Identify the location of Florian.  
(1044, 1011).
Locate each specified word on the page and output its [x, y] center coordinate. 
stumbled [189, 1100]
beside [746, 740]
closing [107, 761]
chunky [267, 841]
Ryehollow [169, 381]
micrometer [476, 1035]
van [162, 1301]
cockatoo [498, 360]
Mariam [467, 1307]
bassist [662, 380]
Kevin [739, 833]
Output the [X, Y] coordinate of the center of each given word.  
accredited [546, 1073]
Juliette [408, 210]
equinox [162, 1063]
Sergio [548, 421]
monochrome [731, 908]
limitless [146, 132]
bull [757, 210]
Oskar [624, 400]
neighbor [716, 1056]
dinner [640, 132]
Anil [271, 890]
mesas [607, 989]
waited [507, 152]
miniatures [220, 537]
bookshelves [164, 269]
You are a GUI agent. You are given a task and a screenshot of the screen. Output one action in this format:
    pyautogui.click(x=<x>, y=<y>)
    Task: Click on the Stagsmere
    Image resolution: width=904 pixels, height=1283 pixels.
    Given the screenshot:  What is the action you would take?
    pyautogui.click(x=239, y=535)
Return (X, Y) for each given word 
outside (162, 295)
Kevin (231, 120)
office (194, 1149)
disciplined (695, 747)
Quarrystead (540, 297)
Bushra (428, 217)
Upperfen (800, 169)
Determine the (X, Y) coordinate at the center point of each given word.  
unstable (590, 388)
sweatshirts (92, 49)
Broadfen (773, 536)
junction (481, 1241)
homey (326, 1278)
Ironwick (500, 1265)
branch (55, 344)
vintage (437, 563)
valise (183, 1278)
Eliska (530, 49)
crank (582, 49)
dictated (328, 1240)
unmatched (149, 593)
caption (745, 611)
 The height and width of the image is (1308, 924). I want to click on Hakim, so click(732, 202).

PROBLEM STATEMENT: Extract every line of the listing above word for word, including all coordinates.

SOLVED EXERCISE:
Identify the location of Florian.  
(1044, 1011).
Locate each specified word on the page and output its [x, y] center coordinate. 
stumbled [189, 1100]
beside [746, 740]
closing [107, 761]
chunky [267, 841]
Ryehollow [169, 381]
micrometer [476, 1035]
van [162, 1301]
cockatoo [498, 360]
Mariam [467, 1307]
bassist [662, 380]
Kevin [739, 833]
Output the [X, Y] coordinate of the center of each given word.  
accredited [546, 1073]
Juliette [408, 210]
equinox [162, 1063]
Sergio [548, 421]
monochrome [731, 908]
limitless [146, 132]
bull [757, 210]
Oskar [624, 400]
neighbor [716, 1056]
dinner [640, 132]
Anil [271, 890]
mesas [607, 989]
waited [507, 152]
miniatures [220, 537]
bookshelves [164, 269]
You are a GUI agent. You are given a task and a screenshot of the screen. Output one action in this format:
    pyautogui.click(x=<x>, y=<y>)
    Task: Click on the Stagsmere
    Image resolution: width=904 pixels, height=1283 pixels.
    Given the screenshot:  What is the action you would take?
    pyautogui.click(x=239, y=535)
Return (X, Y) for each given word 
outside (162, 295)
Kevin (231, 120)
office (194, 1149)
disciplined (695, 747)
Quarrystead (540, 297)
Bushra (428, 217)
Upperfen (800, 169)
Determine the (X, Y) coordinate at the center point of each given word.  
unstable (590, 388)
sweatshirts (92, 49)
Broadfen (773, 536)
junction (481, 1241)
homey (326, 1278)
Ironwick (500, 1265)
branch (55, 344)
vintage (437, 563)
valise (183, 1278)
Eliska (530, 49)
crank (582, 49)
dictated (328, 1240)
unmatched (149, 593)
caption (745, 611)
 The height and width of the image is (1308, 924). I want to click on Hakim, so click(732, 202).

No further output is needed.